▶ Task prompt: Print out the records that follow, exactly and completely.

Task inputs START

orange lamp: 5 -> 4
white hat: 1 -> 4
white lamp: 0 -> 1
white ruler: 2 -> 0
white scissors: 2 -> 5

Task inputs END

▶ Solution:
orange lamp: 5 -> 4
white hat: 1 -> 4
white lamp: 0 -> 1
white ruler: 2 -> 0
white scissors: 2 -> 5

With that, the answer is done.